Your goal. Reproduce verbatim the entries from their start up to and including the line containing "This screenshot has".
* START Data supplied *
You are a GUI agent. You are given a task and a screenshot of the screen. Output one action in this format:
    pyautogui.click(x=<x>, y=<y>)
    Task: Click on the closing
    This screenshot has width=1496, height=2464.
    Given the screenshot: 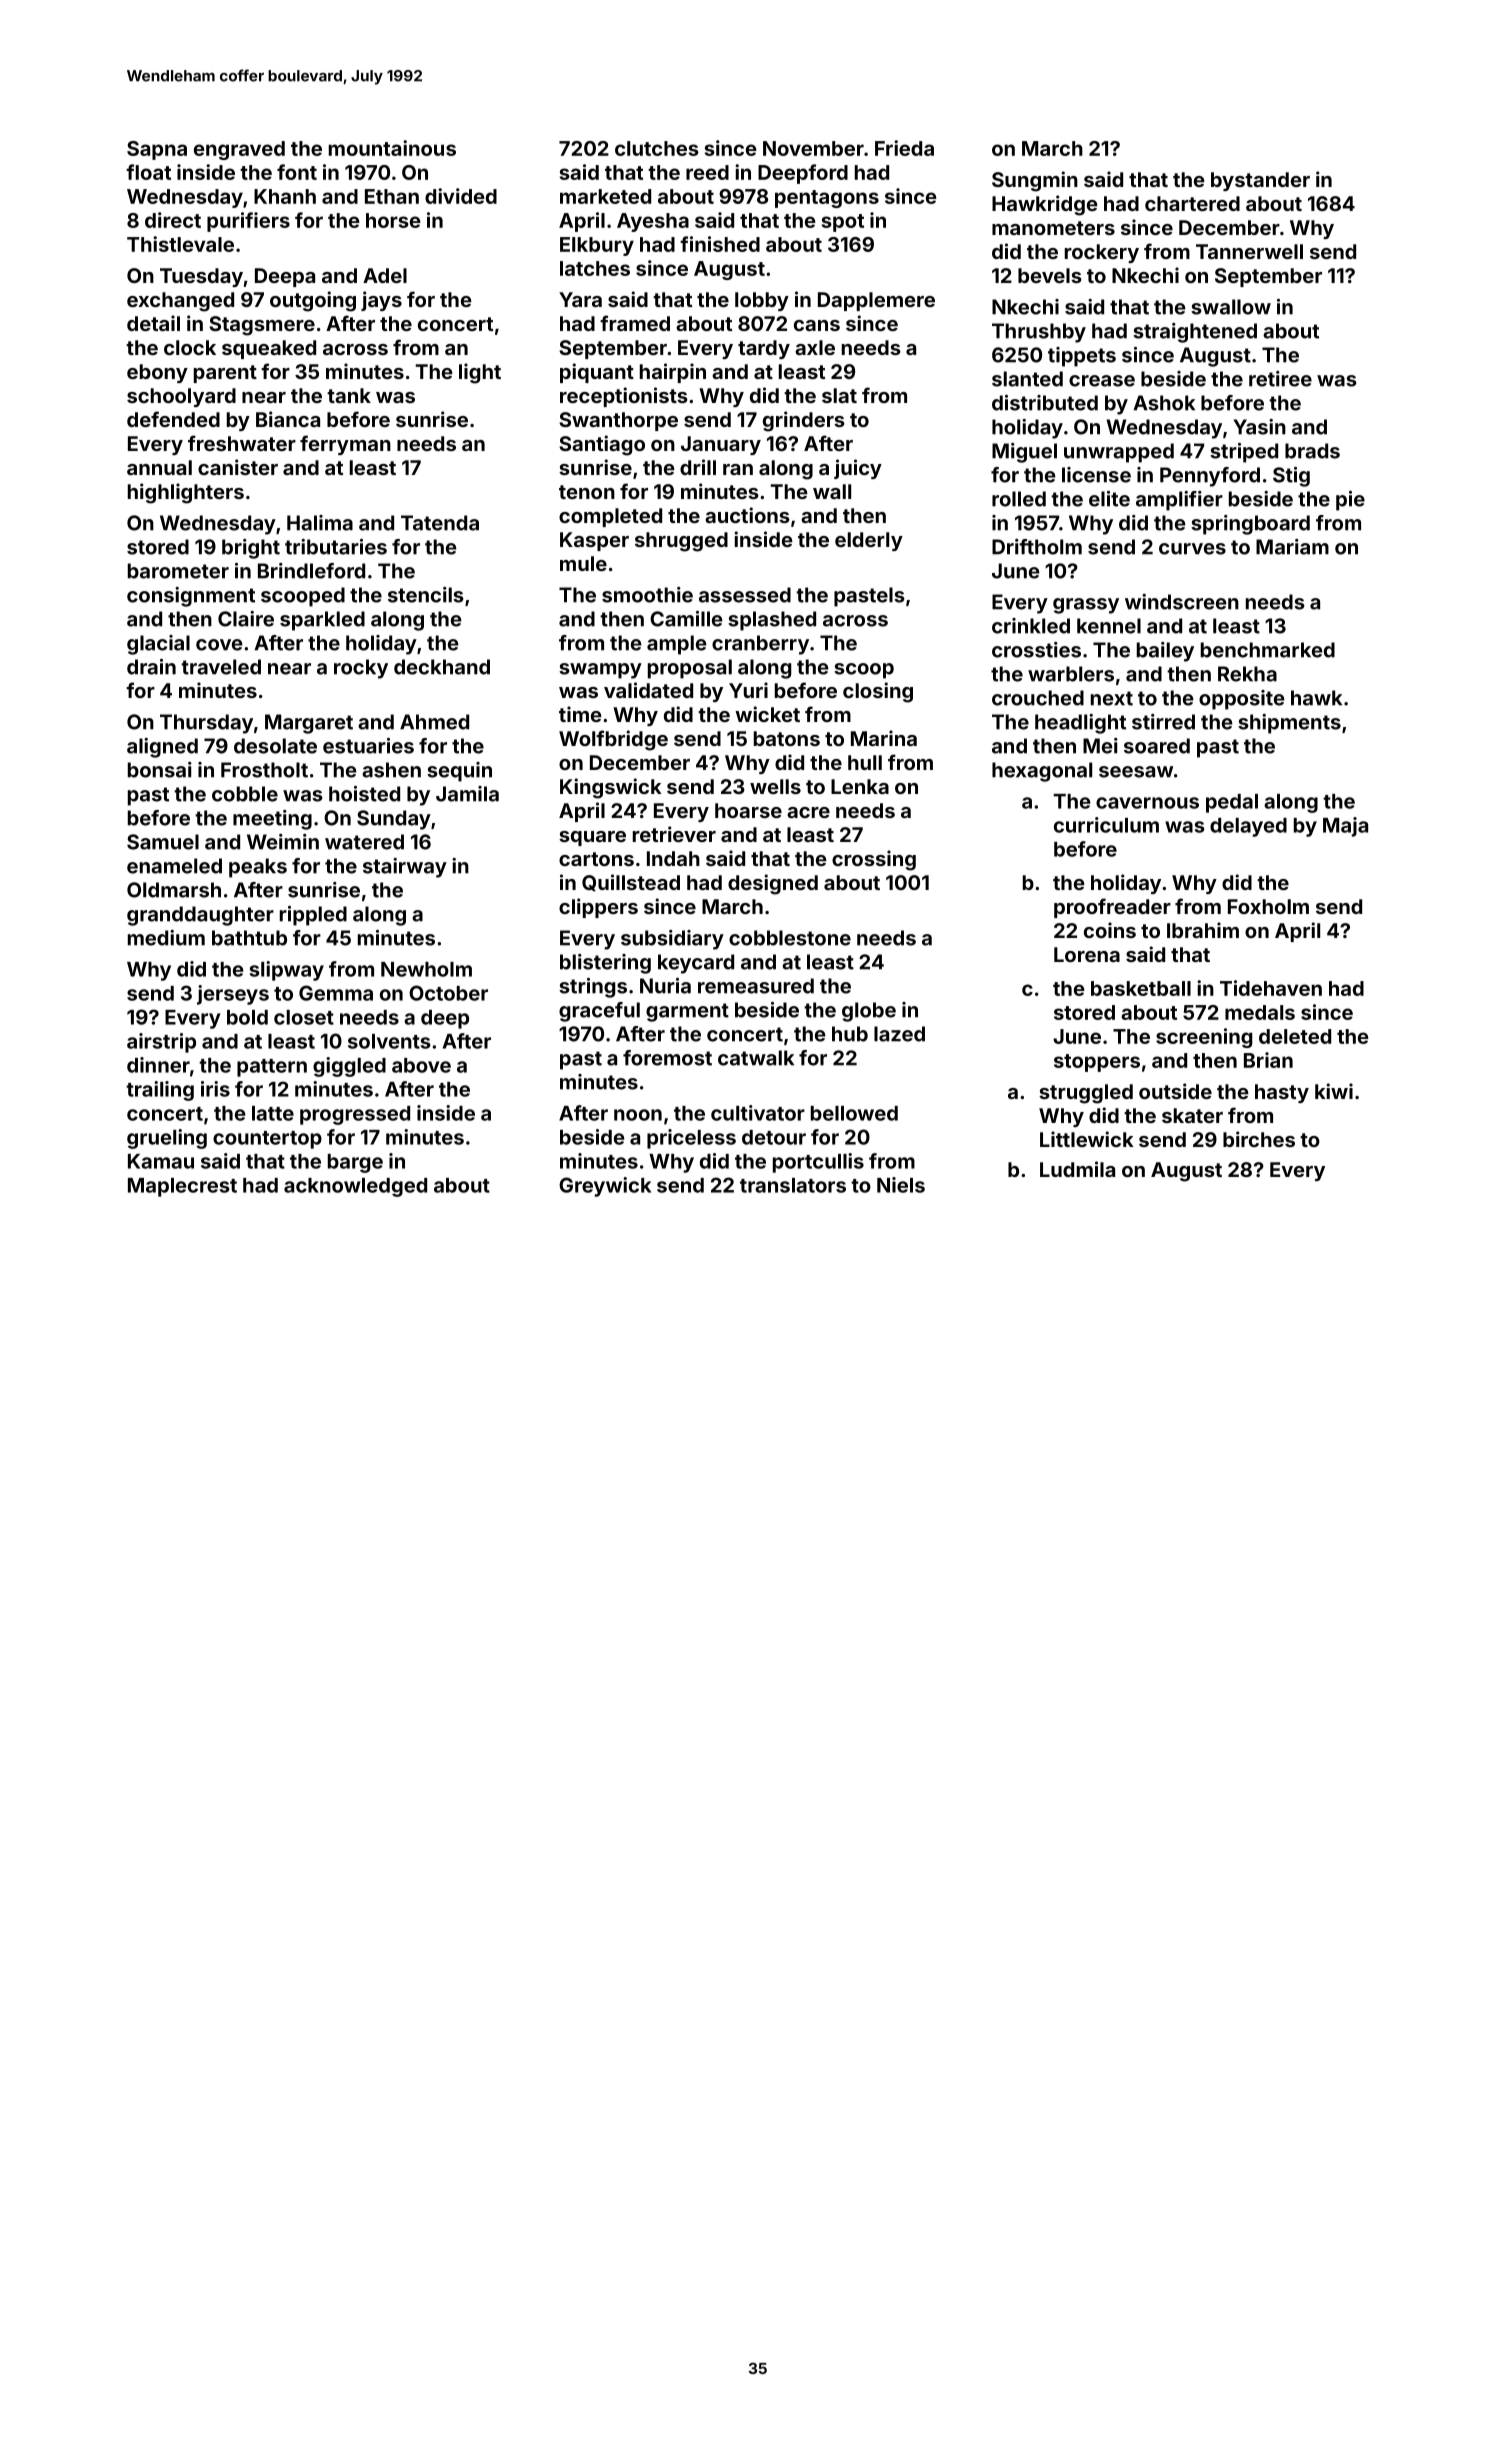 What is the action you would take?
    pyautogui.click(x=878, y=692)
* END Data supplied *
Solution to the exercise.
You are a GUI agent. You are given a task and a screenshot of the screen. Output one action in this format:
    pyautogui.click(x=<x>, y=<y>)
    Task: Click on the closing
    This screenshot has width=1496, height=2464.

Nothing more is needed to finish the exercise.